§ Direction:
Recast every line of the material below as a Markdown table with the columns "No." and "Entry," numbering the rows in order and omitting any blank lines. Leave the pictures out of the answer.

§ Data for processing:
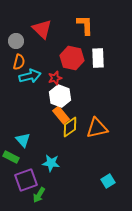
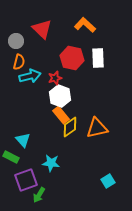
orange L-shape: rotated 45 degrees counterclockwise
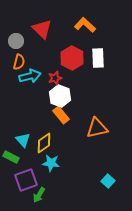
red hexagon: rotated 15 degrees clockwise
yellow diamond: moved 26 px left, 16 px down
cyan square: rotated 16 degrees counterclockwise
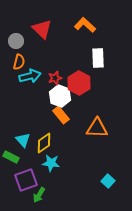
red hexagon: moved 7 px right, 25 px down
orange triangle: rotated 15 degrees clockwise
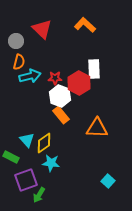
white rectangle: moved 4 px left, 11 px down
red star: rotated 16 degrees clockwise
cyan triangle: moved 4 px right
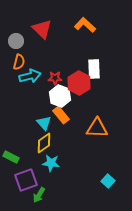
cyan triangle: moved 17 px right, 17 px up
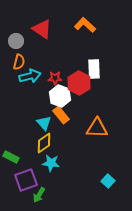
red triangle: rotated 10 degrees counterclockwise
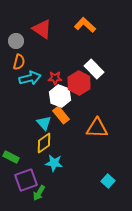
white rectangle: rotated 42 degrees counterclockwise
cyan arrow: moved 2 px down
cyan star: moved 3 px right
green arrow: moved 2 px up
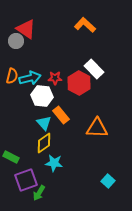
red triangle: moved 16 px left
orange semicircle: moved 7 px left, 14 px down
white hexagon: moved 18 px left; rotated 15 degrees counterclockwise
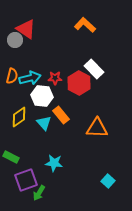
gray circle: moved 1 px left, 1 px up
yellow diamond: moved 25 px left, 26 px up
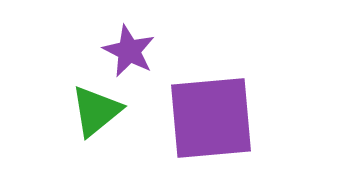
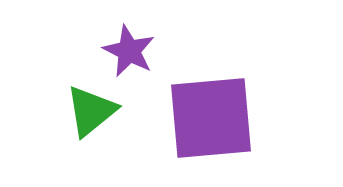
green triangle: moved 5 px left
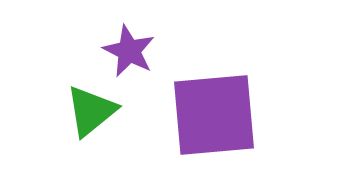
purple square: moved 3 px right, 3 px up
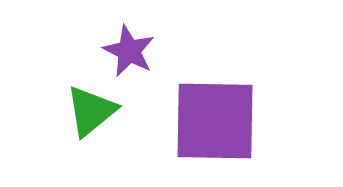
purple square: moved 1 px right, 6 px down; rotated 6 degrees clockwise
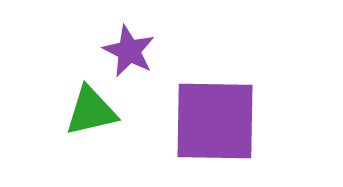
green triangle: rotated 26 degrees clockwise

§ Written answer:
| No. | Entry |
|---|---|
| 1 | orange L-shape: rotated 45 degrees counterclockwise |
| 2 | red hexagon: rotated 15 degrees clockwise |
| 3 | yellow diamond: moved 26 px left, 16 px down |
| 4 | cyan square: rotated 16 degrees counterclockwise |
| 5 | red hexagon: moved 7 px right, 25 px down |
| 6 | orange triangle: rotated 15 degrees clockwise |
| 7 | white rectangle: moved 4 px left, 11 px down |
| 8 | red star: rotated 16 degrees clockwise |
| 9 | cyan triangle: moved 4 px right |
| 10 | cyan triangle: moved 17 px right, 17 px up |
| 11 | red triangle: rotated 10 degrees counterclockwise |
| 12 | white rectangle: rotated 42 degrees counterclockwise |
| 13 | cyan arrow: moved 2 px down |
| 14 | cyan star: moved 3 px right |
| 15 | green arrow: moved 2 px up |
| 16 | red triangle: moved 16 px left |
| 17 | orange semicircle: moved 7 px left, 14 px down |
| 18 | white hexagon: moved 18 px left; rotated 15 degrees counterclockwise |
| 19 | gray circle: moved 1 px left, 1 px up |
| 20 | yellow diamond: moved 25 px left, 26 px up |
| 21 | green triangle: moved 5 px left |
| 22 | purple square: moved 3 px right, 3 px up |
| 23 | purple square: moved 1 px right, 6 px down; rotated 6 degrees clockwise |
| 24 | green triangle: rotated 26 degrees clockwise |